→ **Problem**
Transcribe these records exactly, dropping every picture.

Given records below:

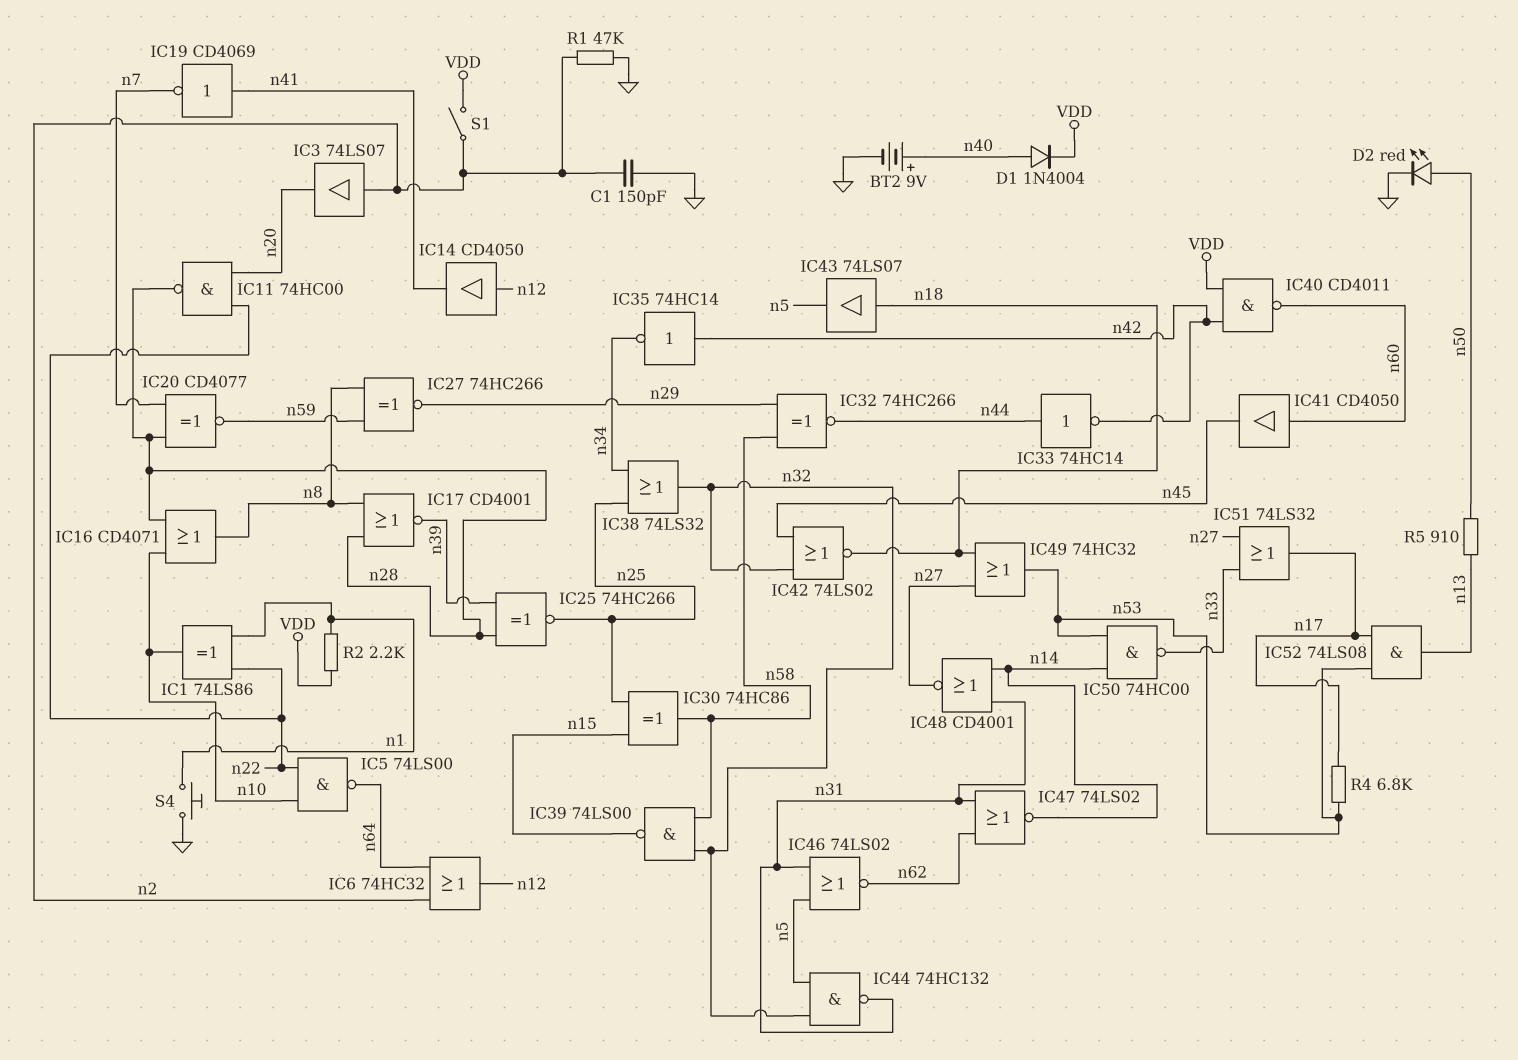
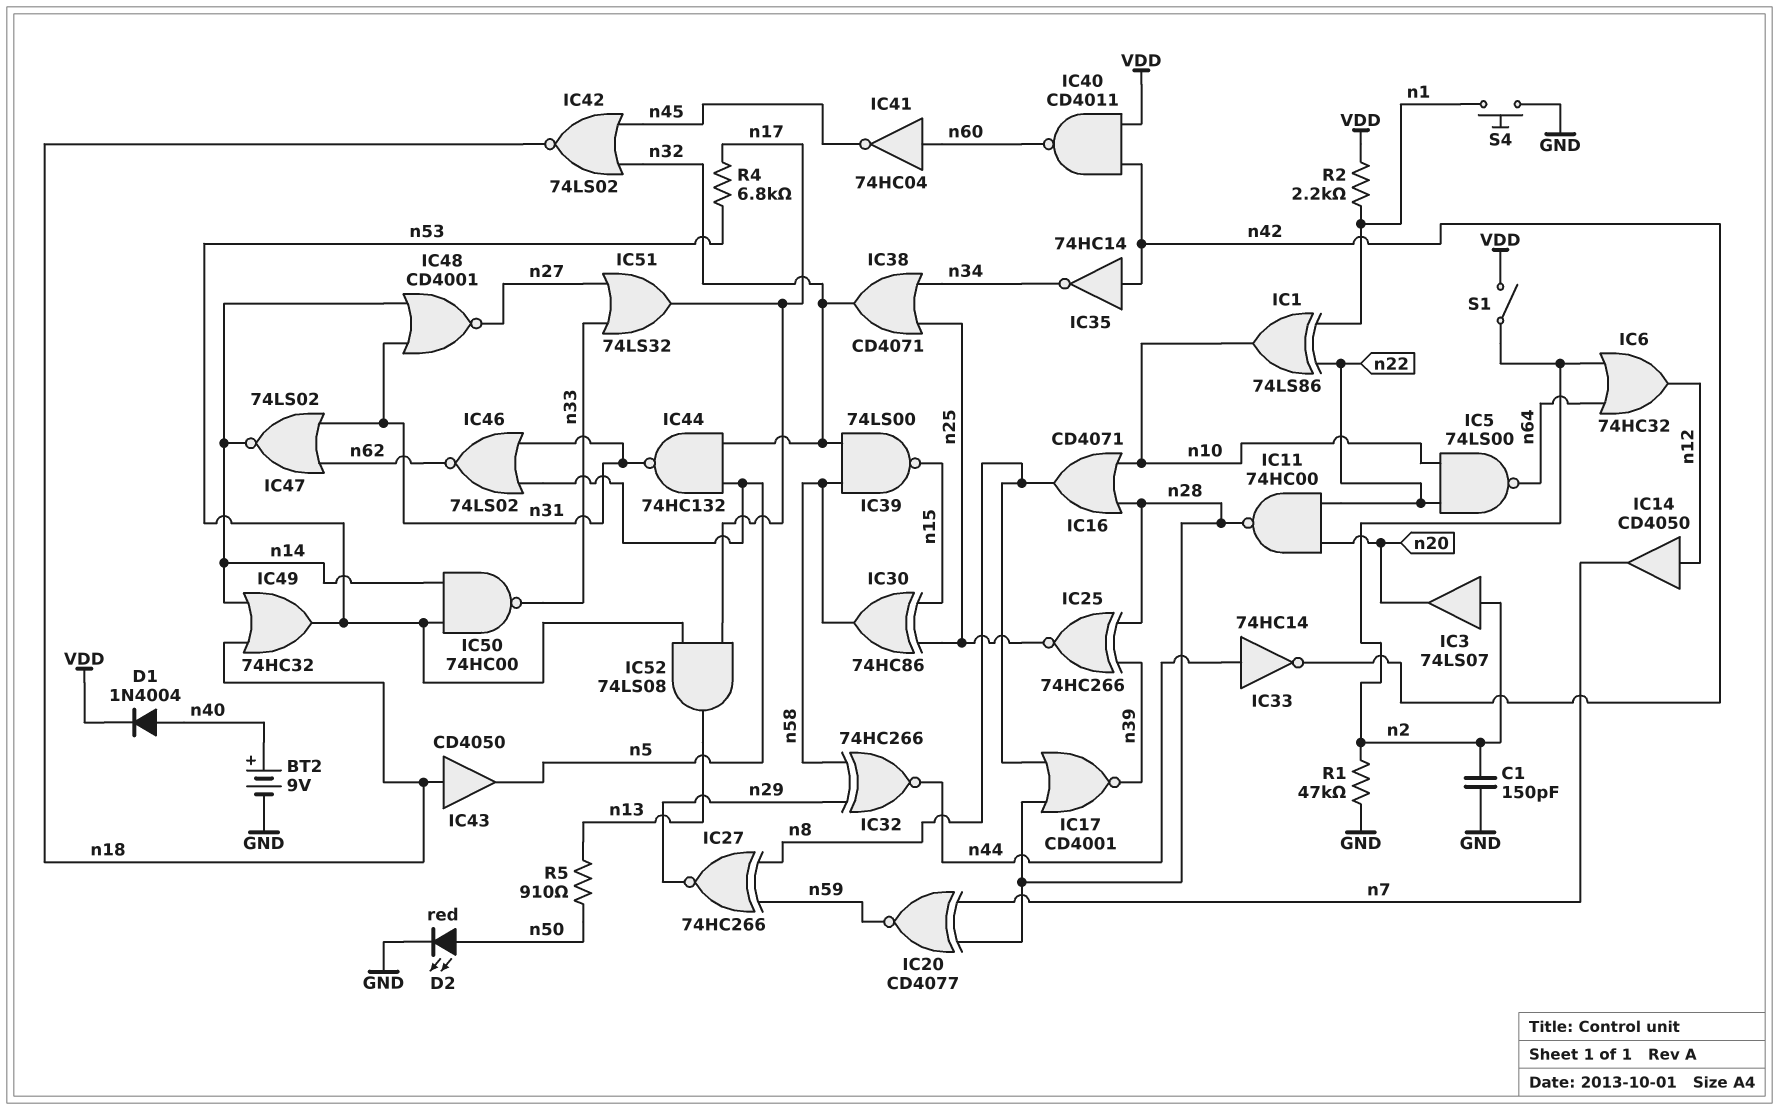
IC14: buffer CD4050 (in n12, out n41) -> buffer CD4050 (in n12, out n7)
IC19: NOT CD4069 (in n41, out n7) -> none
IC38: OR 74LS32 (in n25, in n34, out n32) -> OR CD4071 (in n25, in n34, out n32)
IC41: buffer CD4050 (in n60, out n45) -> NOT 74HC04 (in n60, out n45)
IC43: buffer 74LS07 (in n18, out n5) -> buffer CD4050 (in n18, out n5)
IC49: OR 74HC32 (in n18, in n27, out n53) -> OR 74HC32 (in n14, in n18, out n53)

End of Given records.

→ **Exercise response**
IC14: buffer CD4050 (in n12, out n41) -> buffer CD4050 (in n12, out n7)
IC19: NOT CD4069 (in n41, out n7) -> none
IC38: OR 74LS32 (in n25, in n34, out n32) -> OR CD4071 (in n25, in n34, out n32)
IC41: buffer CD4050 (in n60, out n45) -> NOT 74HC04 (in n60, out n45)
IC43: buffer 74LS07 (in n18, out n5) -> buffer CD4050 (in n18, out n5)
IC49: OR 74HC32 (in n18, in n27, out n53) -> OR 74HC32 (in n14, in n18, out n53)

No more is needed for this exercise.